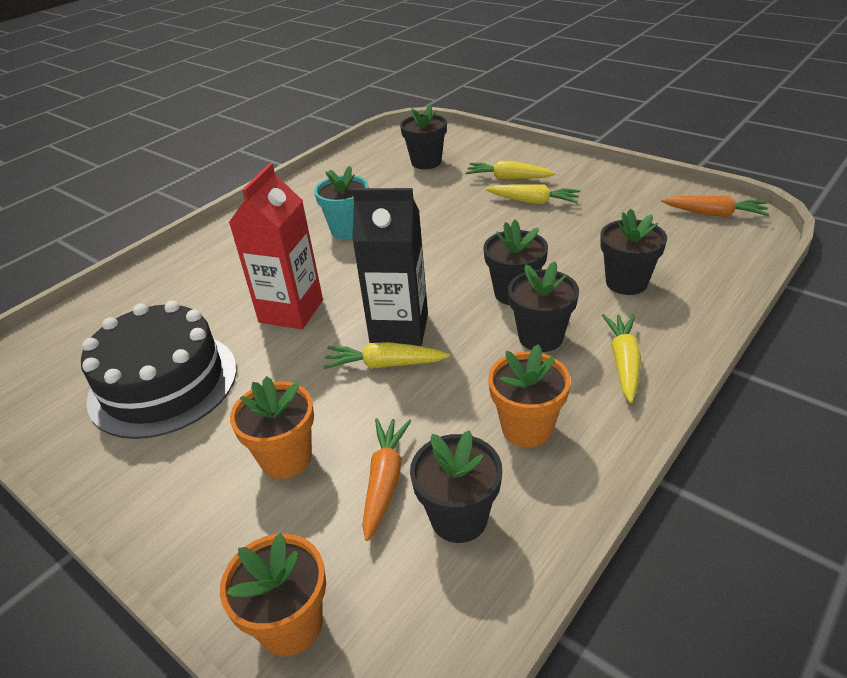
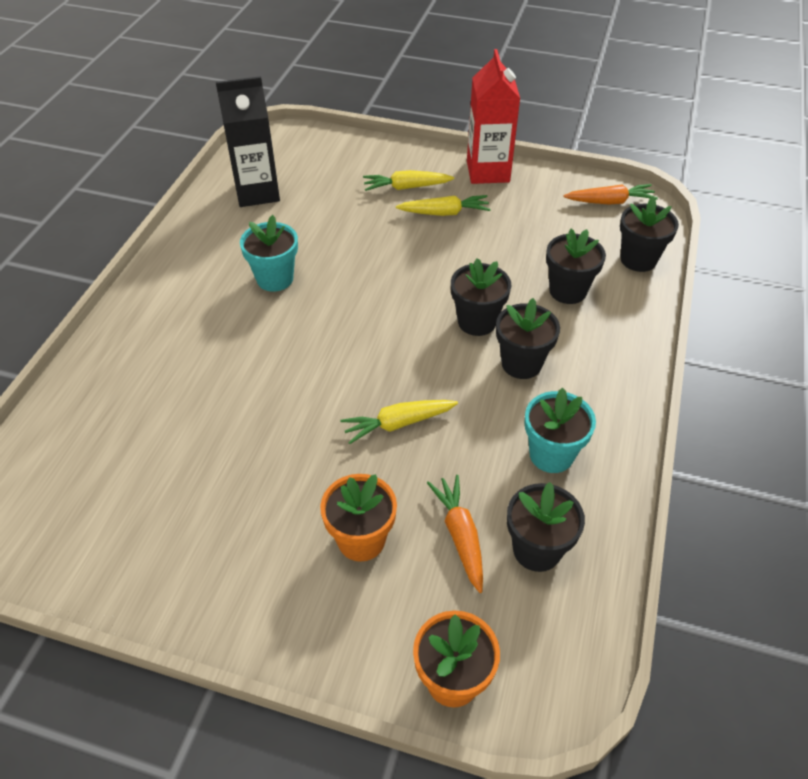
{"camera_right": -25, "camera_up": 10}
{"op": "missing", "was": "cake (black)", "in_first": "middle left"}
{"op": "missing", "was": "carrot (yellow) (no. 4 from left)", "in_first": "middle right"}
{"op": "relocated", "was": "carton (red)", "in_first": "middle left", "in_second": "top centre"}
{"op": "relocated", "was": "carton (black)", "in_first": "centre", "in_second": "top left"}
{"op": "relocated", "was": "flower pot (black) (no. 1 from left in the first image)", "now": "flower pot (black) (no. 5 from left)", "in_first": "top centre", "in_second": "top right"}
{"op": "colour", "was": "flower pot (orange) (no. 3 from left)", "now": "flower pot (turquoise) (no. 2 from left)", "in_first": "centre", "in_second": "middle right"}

┄┄┄┄┄┄┄┄┄┄┄┄┄┄┄┄┄┄┄┄

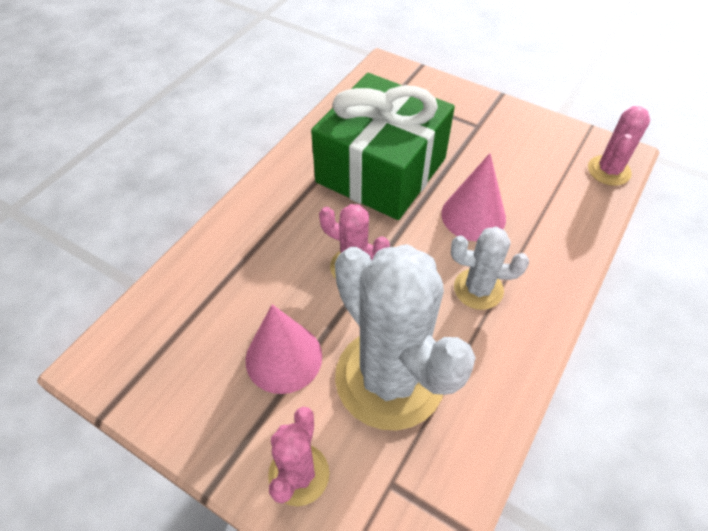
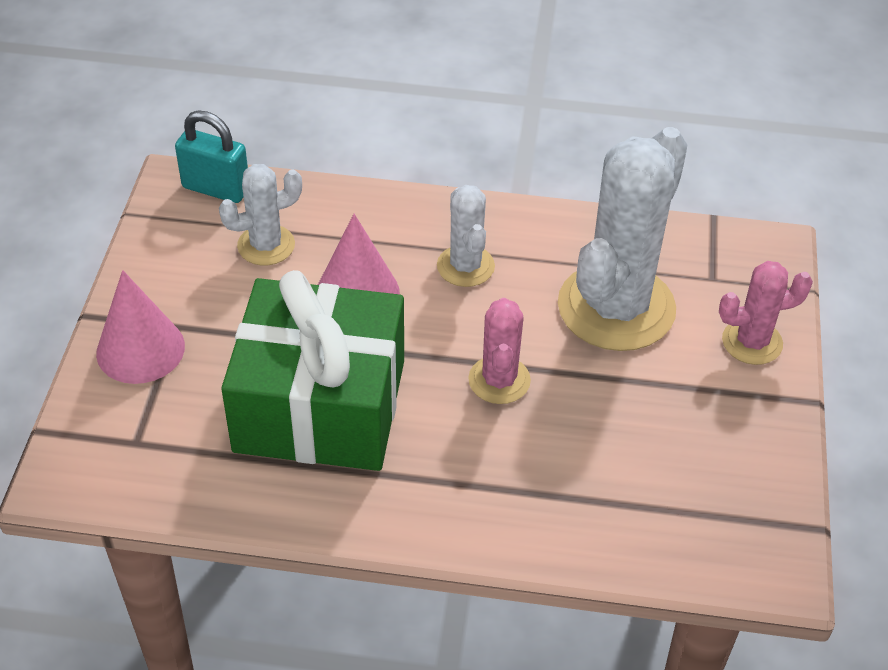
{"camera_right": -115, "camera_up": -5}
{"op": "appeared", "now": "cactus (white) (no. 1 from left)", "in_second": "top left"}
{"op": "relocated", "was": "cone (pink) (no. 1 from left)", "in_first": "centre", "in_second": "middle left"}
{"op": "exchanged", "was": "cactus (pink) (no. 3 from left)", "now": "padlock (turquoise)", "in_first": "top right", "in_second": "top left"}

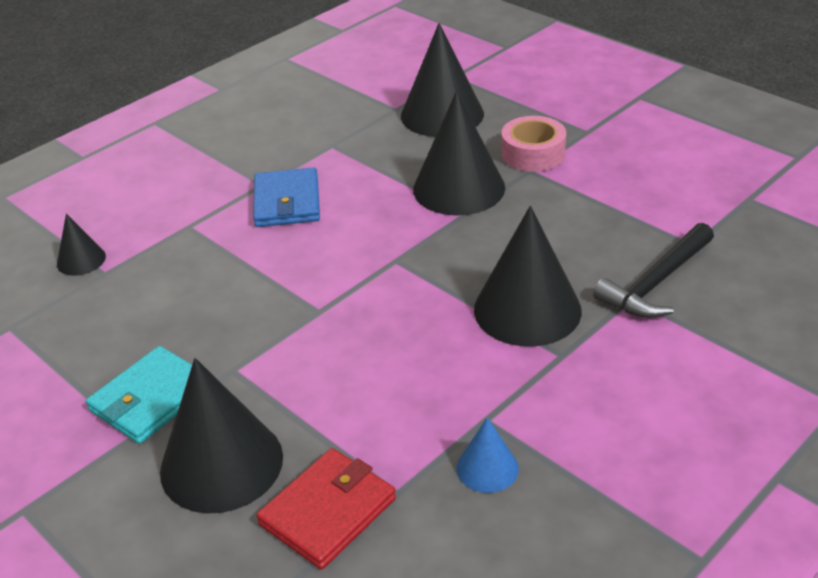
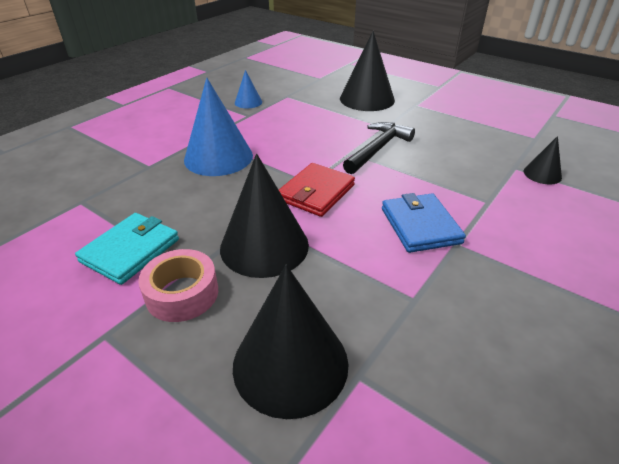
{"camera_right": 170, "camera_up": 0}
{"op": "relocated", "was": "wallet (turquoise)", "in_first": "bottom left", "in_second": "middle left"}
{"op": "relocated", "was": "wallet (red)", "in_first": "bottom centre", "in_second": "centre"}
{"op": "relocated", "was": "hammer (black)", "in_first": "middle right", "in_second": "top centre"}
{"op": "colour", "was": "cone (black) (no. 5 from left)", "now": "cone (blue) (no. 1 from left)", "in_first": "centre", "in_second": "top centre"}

┄┄┄┄┄┄┄┄┄┄┄┄┄┄┄┄┄┄┄┄

The answer must be all the lines above that hold the word "missing".

Response box:
{"op": "missing", "was": "cake (black)", "in_first": "middle left"}
{"op": "missing", "was": "carrot (yellow) (no. 4 from left)", "in_first": "middle right"}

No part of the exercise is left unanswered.